_Aim of the exercise_: The reply should give back every entry exactly as written.

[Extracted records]
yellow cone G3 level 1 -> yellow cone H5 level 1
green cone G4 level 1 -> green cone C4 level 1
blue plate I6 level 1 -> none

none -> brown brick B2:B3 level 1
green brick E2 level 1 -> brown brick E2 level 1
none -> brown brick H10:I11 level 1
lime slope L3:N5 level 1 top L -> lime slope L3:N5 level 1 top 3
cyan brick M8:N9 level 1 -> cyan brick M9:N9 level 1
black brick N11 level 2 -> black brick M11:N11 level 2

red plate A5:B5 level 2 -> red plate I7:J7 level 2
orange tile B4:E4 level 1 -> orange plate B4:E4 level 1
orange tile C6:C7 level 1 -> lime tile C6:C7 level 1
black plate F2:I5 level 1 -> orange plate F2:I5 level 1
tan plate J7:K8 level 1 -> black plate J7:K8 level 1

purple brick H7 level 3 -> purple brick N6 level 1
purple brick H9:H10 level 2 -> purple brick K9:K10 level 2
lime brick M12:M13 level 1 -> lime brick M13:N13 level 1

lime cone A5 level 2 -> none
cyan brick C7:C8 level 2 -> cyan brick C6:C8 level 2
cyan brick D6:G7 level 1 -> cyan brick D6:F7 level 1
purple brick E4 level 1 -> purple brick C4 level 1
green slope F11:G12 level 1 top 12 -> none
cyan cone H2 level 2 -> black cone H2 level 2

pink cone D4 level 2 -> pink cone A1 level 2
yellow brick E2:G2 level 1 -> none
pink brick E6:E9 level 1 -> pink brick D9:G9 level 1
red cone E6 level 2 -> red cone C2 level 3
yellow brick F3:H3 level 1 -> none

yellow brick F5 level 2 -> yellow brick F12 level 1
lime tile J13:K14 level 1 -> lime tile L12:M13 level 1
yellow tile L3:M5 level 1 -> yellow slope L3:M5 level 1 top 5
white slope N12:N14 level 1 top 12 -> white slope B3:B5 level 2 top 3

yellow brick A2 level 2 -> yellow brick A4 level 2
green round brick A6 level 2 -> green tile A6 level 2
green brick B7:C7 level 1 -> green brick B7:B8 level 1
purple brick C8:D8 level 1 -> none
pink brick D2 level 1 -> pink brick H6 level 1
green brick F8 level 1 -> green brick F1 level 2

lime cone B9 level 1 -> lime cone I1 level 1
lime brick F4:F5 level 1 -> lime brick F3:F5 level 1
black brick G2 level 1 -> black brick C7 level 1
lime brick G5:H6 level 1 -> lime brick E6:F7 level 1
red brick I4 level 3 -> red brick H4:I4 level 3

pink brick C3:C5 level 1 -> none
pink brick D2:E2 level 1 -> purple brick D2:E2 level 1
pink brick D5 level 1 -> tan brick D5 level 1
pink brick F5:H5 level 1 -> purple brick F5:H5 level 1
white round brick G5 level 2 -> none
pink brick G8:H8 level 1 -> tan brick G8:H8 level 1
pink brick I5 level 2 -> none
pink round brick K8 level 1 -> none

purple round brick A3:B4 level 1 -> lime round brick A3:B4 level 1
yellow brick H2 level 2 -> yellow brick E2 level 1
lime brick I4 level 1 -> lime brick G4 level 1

_Output for this task_:
yellow cone G3 level 1 -> yellow cone H5 level 1
green cone G4 level 1 -> green cone C4 level 1
blue plate I6 level 1 -> none

none -> brown brick B2:B3 level 1
green brick E2 level 1 -> brown brick E2 level 1
none -> brown brick H10:I11 level 1
lime slope L3:N5 level 1 top L -> lime slope L3:N5 level 1 top 3
cyan brick M8:N9 level 1 -> cyan brick M9:N9 level 1
black brick N11 level 2 -> black brick M11:N11 level 2

red plate A5:B5 level 2 -> red plate I7:J7 level 2
orange tile B4:E4 level 1 -> orange plate B4:E4 level 1
orange tile C6:C7 level 1 -> lime tile C6:C7 level 1
black plate F2:I5 level 1 -> orange plate F2:I5 level 1
tan plate J7:K8 level 1 -> black plate J7:K8 level 1

purple brick H7 level 3 -> purple brick N6 level 1
purple brick H9:H10 level 2 -> purple brick K9:K10 level 2
lime brick M12:M13 level 1 -> lime brick M13:N13 level 1

lime cone A5 level 2 -> none
cyan brick C7:C8 level 2 -> cyan brick C6:C8 level 2
cyan brick D6:G7 level 1 -> cyan brick D6:F7 level 1
purple brick E4 level 1 -> purple brick C4 level 1
green slope F11:G12 level 1 top 12 -> none
cyan cone H2 level 2 -> black cone H2 level 2

pink cone D4 level 2 -> pink cone A1 level 2
yellow brick E2:G2 level 1 -> none
pink brick E6:E9 level 1 -> pink brick D9:G9 level 1
red cone E6 level 2 -> red cone C2 level 3
yellow brick F3:H3 level 1 -> none

yellow brick F5 level 2 -> yellow brick F12 level 1
lime tile J13:K14 level 1 -> lime tile L12:M13 level 1
yellow tile L3:M5 level 1 -> yellow slope L3:M5 level 1 top 5
white slope N12:N14 level 1 top 12 -> white slope B3:B5 level 2 top 3

yellow brick A2 level 2 -> yellow brick A4 level 2
green round brick A6 level 2 -> green tile A6 level 2
green brick B7:C7 level 1 -> green brick B7:B8 level 1
purple brick C8:D8 level 1 -> none
pink brick D2 level 1 -> pink brick H6 level 1
green brick F8 level 1 -> green brick F1 level 2

lime cone B9 level 1 -> lime cone I1 level 1
lime brick F4:F5 level 1 -> lime brick F3:F5 level 1
black brick G2 level 1 -> black brick C7 level 1
lime brick G5:H6 level 1 -> lime brick E6:F7 level 1
red brick I4 level 3 -> red brick H4:I4 level 3

pink brick C3:C5 level 1 -> none
pink brick D2:E2 level 1 -> purple brick D2:E2 level 1
pink brick D5 level 1 -> tan brick D5 level 1
pink brick F5:H5 level 1 -> purple brick F5:H5 level 1
white round brick G5 level 2 -> none
pink brick G8:H8 level 1 -> tan brick G8:H8 level 1
pink brick I5 level 2 -> none
pink round brick K8 level 1 -> none

purple round brick A3:B4 level 1 -> lime round brick A3:B4 level 1
yellow brick H2 level 2 -> yellow brick E2 level 1
lime brick I4 level 1 -> lime brick G4 level 1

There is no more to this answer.